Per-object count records
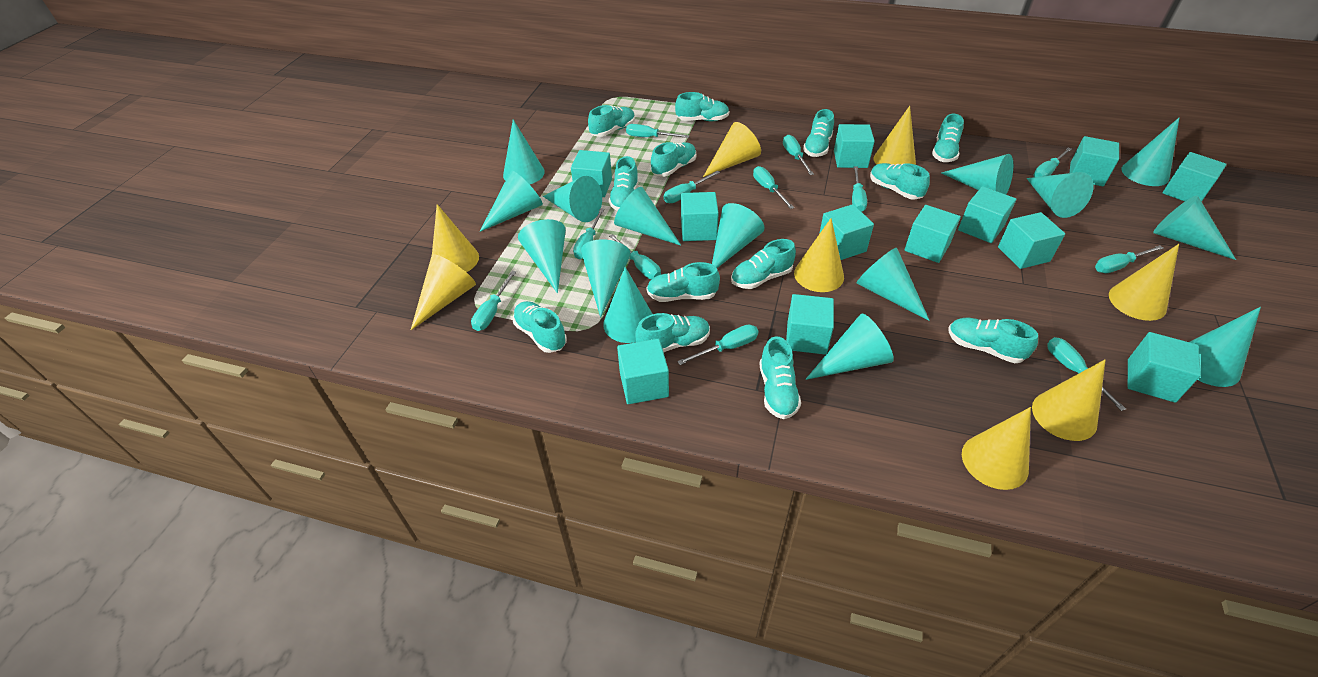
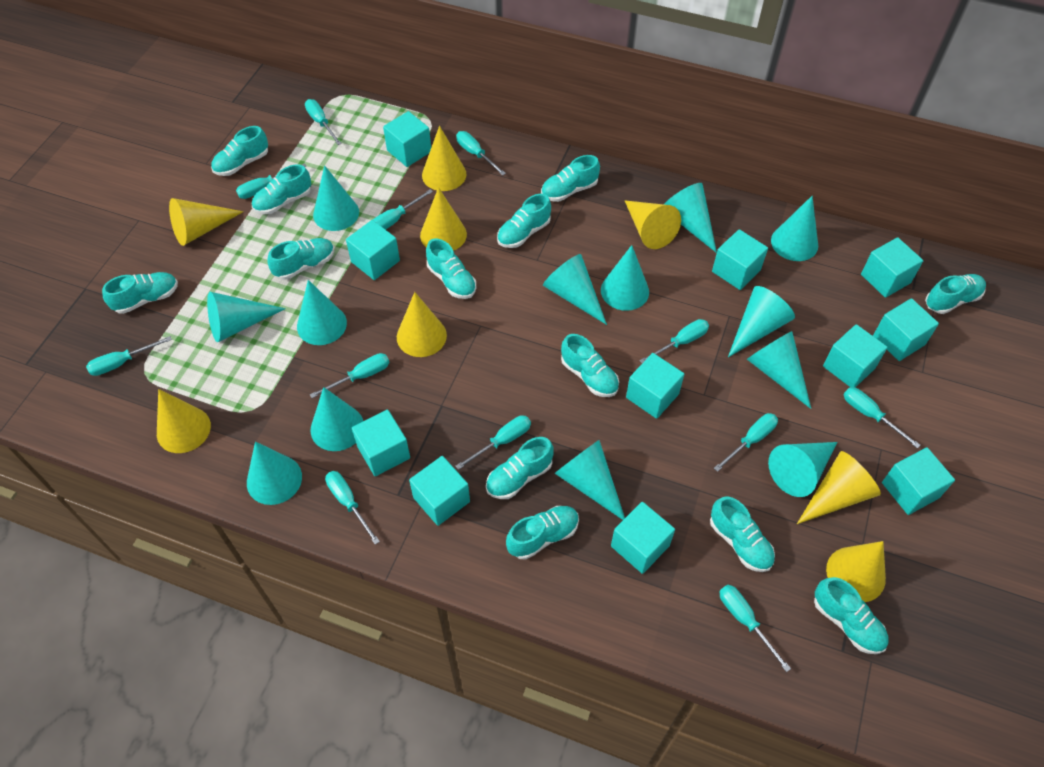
turquoise cone: 15 -> 13
turquoise cube: 12 -> 11

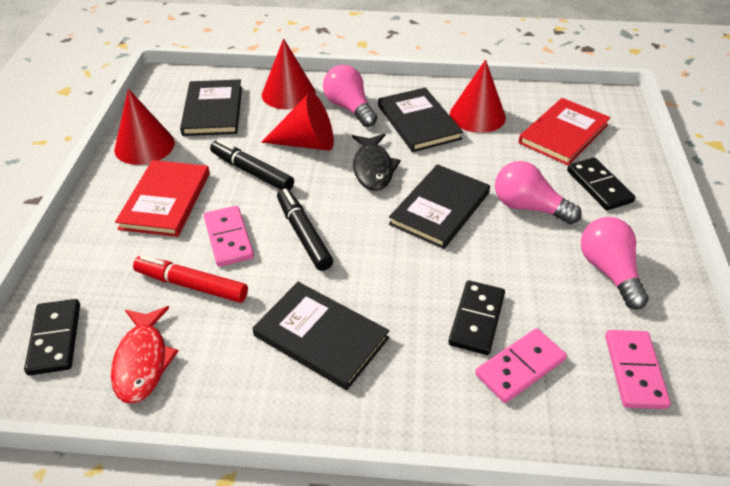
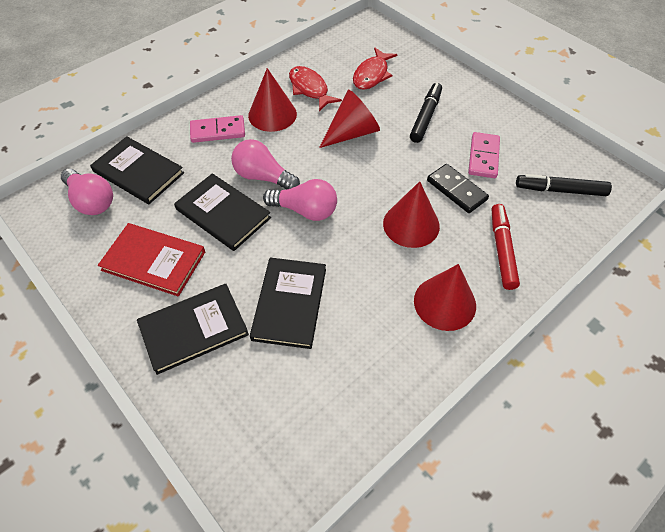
black domino: 3 -> 1
black fish: 1 -> 0
pink domino: 3 -> 2
red book: 2 -> 1
red fish: 1 -> 2

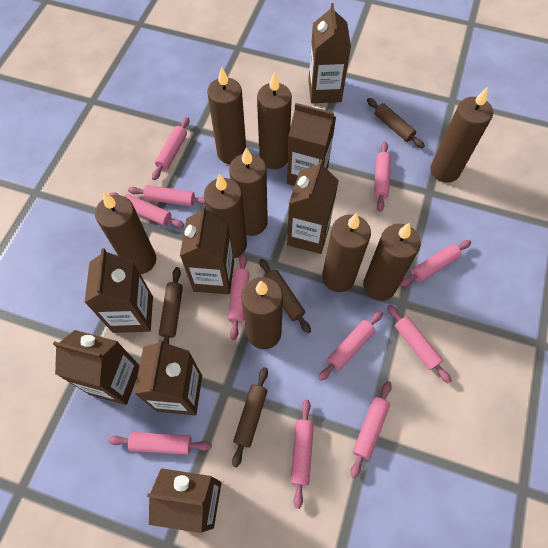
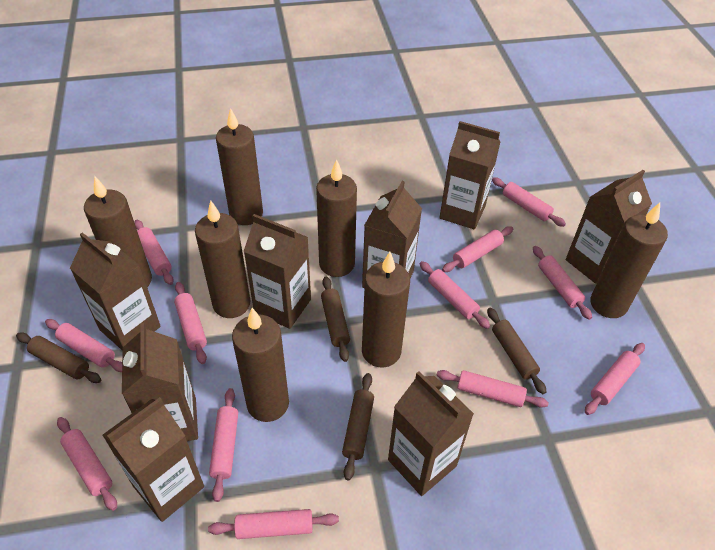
brown candle: 9 -> 7
pink rolling pin: 11 -> 12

### EXERCISE OBJECTIVE
Copy each line containing the word "turquoise" from the data.

### PROBLEM SOLUTION
turquoise cone: 15 -> 13
turquoise cube: 12 -> 11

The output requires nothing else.